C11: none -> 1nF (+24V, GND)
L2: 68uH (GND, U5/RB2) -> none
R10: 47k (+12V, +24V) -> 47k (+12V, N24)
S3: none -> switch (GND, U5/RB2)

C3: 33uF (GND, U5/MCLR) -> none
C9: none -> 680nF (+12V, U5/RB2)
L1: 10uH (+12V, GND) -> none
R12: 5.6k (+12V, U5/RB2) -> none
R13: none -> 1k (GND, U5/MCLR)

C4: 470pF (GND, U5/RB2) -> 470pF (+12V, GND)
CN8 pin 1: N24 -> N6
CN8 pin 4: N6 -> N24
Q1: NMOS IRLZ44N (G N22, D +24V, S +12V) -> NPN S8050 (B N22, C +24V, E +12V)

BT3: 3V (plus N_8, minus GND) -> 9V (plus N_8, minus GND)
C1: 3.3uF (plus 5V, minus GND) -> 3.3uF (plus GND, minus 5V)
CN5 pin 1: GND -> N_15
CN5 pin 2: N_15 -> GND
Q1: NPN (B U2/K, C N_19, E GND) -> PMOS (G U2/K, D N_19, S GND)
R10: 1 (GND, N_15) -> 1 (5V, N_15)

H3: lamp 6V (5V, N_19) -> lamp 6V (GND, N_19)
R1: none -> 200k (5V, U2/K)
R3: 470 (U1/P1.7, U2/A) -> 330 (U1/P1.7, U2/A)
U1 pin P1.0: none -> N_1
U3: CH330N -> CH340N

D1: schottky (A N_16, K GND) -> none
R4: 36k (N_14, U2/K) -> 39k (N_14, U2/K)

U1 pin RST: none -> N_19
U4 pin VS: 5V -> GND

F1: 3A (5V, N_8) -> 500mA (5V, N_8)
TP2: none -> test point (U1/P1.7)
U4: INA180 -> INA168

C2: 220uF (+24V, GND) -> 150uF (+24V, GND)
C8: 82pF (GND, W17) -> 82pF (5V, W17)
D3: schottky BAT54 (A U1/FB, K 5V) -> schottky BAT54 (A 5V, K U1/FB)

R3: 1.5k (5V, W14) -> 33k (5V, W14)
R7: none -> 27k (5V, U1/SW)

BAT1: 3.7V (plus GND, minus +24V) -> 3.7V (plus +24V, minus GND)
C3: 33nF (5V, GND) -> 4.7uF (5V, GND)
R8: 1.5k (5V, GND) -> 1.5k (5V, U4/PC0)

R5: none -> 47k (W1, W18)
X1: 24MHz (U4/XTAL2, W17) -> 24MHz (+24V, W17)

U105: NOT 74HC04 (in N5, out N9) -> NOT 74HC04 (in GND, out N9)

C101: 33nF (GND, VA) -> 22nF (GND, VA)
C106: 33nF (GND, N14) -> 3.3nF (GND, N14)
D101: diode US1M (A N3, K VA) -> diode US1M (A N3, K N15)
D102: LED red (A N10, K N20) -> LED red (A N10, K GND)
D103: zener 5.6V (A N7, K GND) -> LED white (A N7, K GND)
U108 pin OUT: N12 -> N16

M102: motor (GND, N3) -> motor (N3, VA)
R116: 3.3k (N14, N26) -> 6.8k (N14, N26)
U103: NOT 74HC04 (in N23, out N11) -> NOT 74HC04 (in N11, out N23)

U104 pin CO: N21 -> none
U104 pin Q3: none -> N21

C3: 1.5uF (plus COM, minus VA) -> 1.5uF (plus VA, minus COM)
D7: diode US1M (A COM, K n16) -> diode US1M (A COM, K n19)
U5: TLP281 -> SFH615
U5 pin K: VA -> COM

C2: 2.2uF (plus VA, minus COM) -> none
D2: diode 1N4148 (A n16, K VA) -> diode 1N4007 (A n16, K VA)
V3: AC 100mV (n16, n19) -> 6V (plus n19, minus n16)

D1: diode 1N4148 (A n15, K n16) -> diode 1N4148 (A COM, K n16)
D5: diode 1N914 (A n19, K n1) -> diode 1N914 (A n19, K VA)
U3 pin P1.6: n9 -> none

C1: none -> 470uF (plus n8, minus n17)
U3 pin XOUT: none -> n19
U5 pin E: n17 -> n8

◆ Exercise objective ◆
Find where "D1: diode 1N4148" occurs in the data, and please write out that line through the last line exactly, with nothing else.

◆ Problem solution ◆
D1: diode 1N4148 (A n15, K n16) -> diode 1N4148 (A COM, K n16)
D5: diode 1N914 (A n19, K n1) -> diode 1N914 (A n19, K VA)
U3 pin P1.6: n9 -> none

C1: none -> 470uF (plus n8, minus n17)
U3 pin XOUT: none -> n19
U5 pin E: n17 -> n8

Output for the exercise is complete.